::: Data for this exercise :::

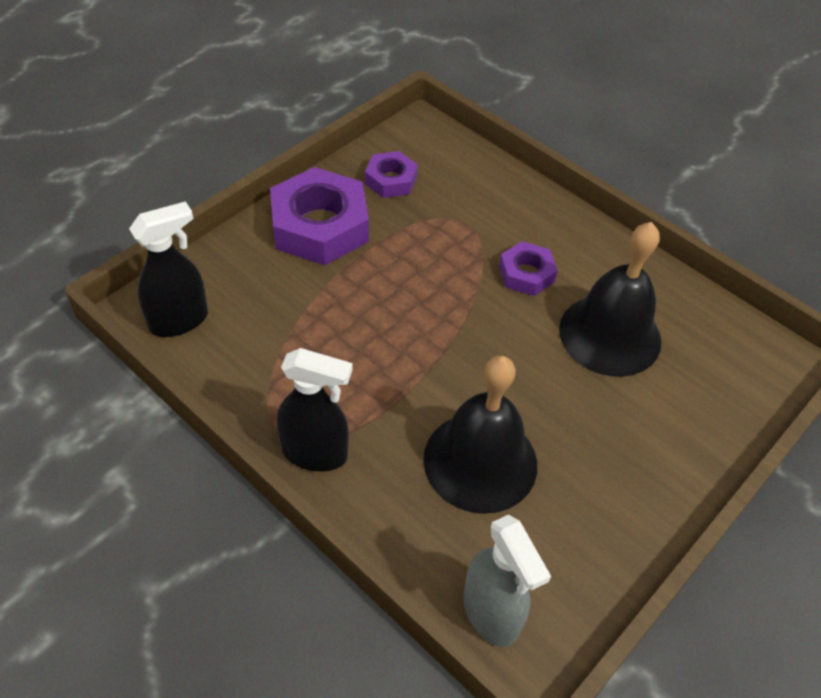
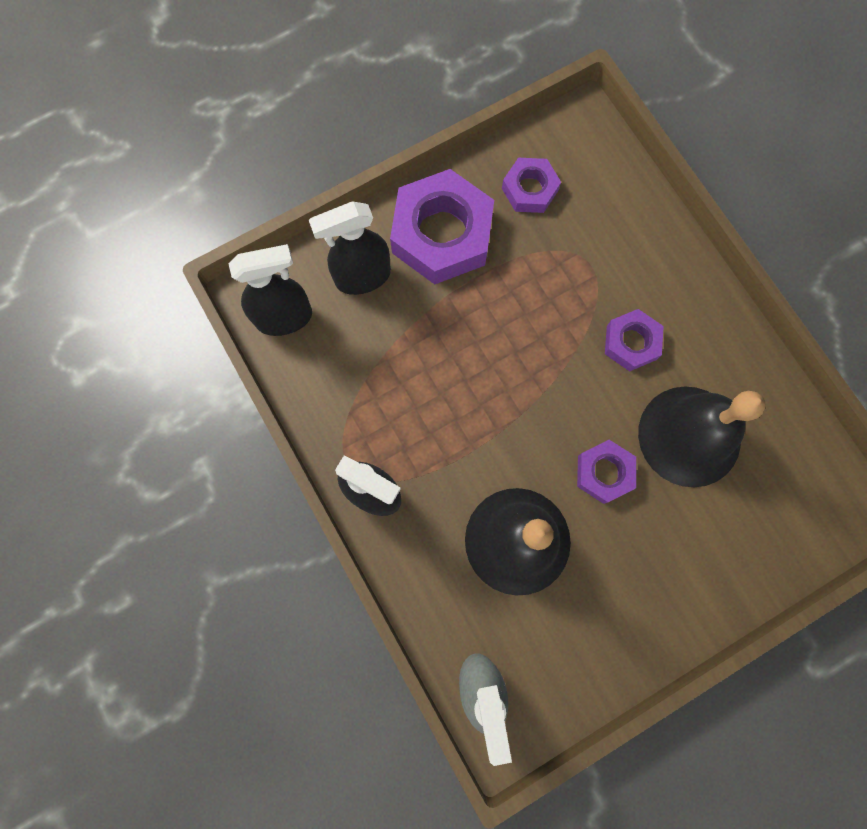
camera: 20 degrees right, 25 degrees up
(251, 273) = (362, 277): none -> black spray bottle
(543, 382) = (604, 473): none -> purple nut

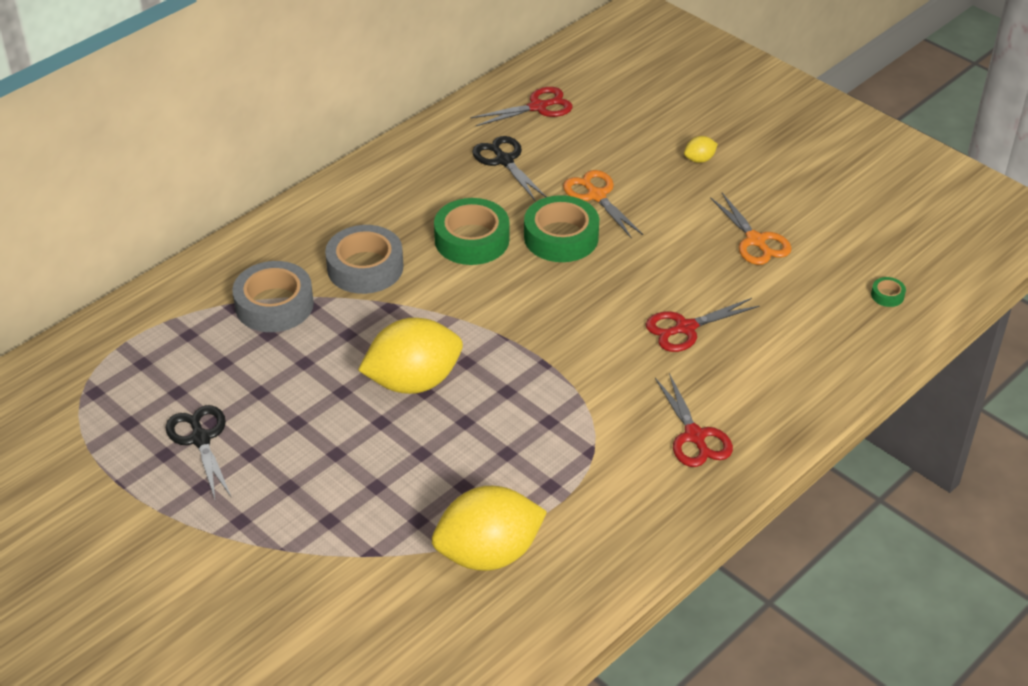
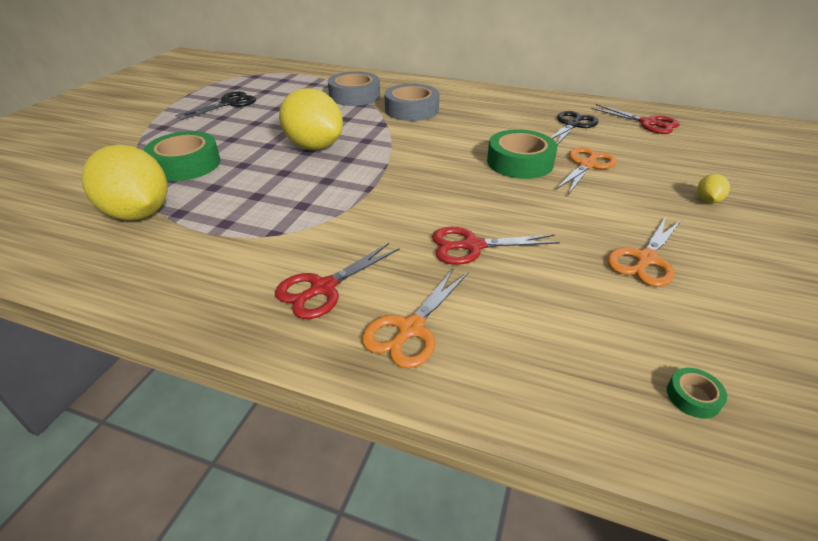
camera: 65 degrees right, 5 degrees down
(472, 240) = (476, 133): green tape -> green tape (186, 164)
(685, 328) = (472, 246): red scissors -> red scissors turned 45 degrees counterclockwise
(699, 159) = (707, 200): yellow lemon -> yellow lemon turned 75 degrees clockwise
(769, 400) = (410, 329): none -> orange scissors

:::

- Aim of the exercise
Each record is to be written out exactly. No picture goes in.

- Solution
camera: 20 degrees right, 25 degrees up
(251, 273) = (362, 277): none -> black spray bottle
(543, 382) = (604, 473): none -> purple nut

camera: 65 degrees right, 5 degrees down
(472, 240) = (476, 133): green tape -> green tape (186, 164)
(685, 328) = (472, 246): red scissors -> red scissors turned 45 degrees counterclockwise
(699, 159) = (707, 200): yellow lemon -> yellow lemon turned 75 degrees clockwise
(769, 400) = (410, 329): none -> orange scissors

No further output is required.